Provided records -
▼

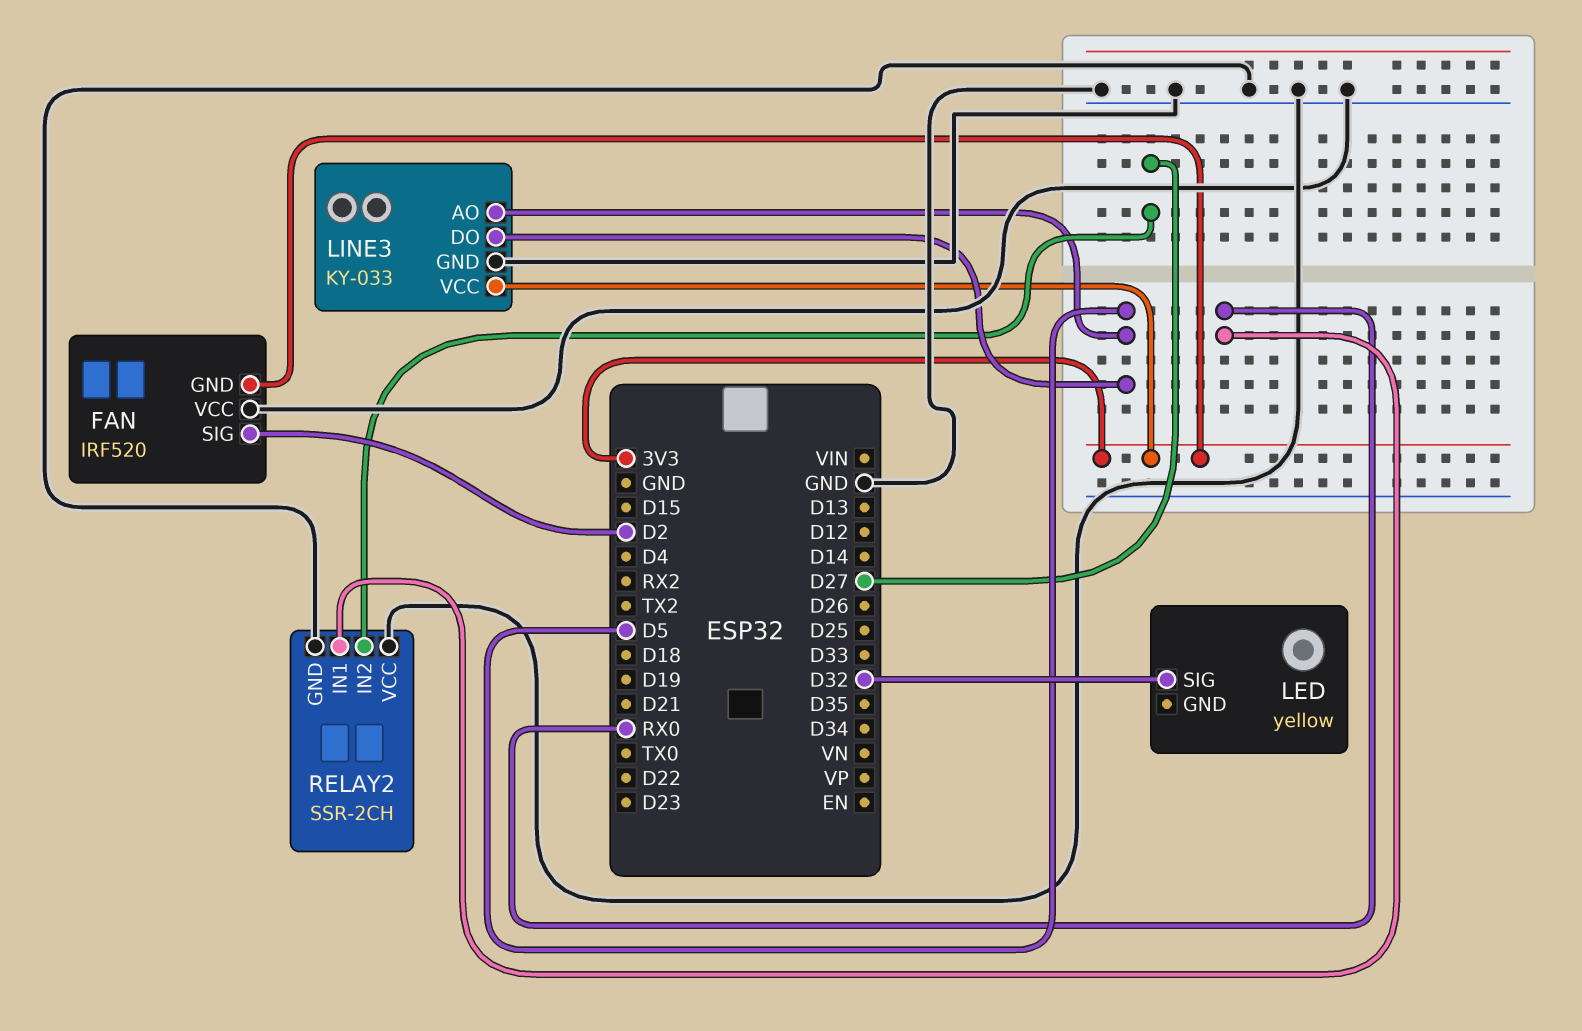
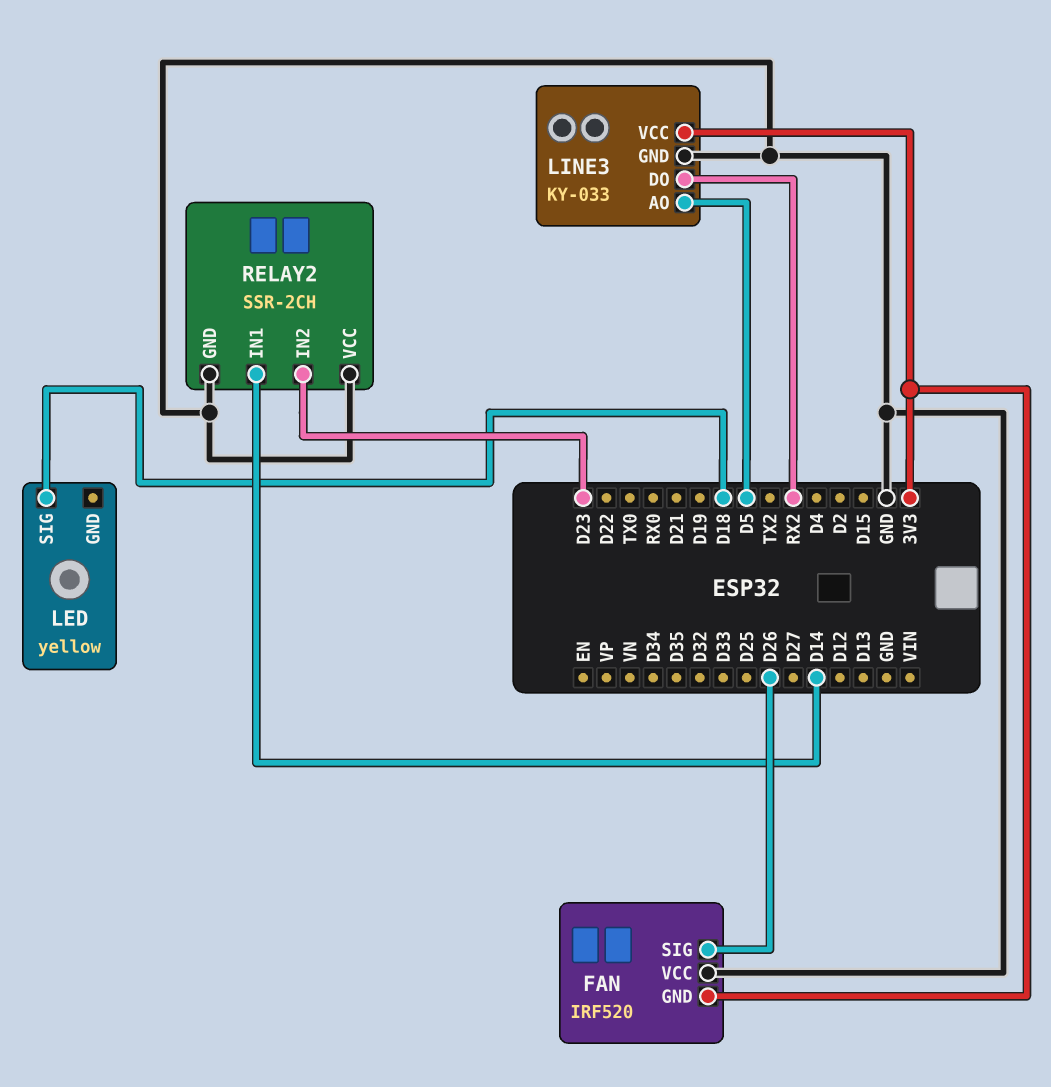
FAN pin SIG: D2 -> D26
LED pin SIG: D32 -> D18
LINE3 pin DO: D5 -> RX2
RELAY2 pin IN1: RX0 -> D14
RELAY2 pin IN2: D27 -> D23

▲
▼

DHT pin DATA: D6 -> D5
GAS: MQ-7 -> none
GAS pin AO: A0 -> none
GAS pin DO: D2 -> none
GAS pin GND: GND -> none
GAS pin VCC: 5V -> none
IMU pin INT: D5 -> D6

▲

What is expected -
Every line above with the word "none" is to be copied out.

Output of the exercise -
GAS: MQ-7 -> none
GAS pin AO: A0 -> none
GAS pin DO: D2 -> none
GAS pin GND: GND -> none
GAS pin VCC: 5V -> none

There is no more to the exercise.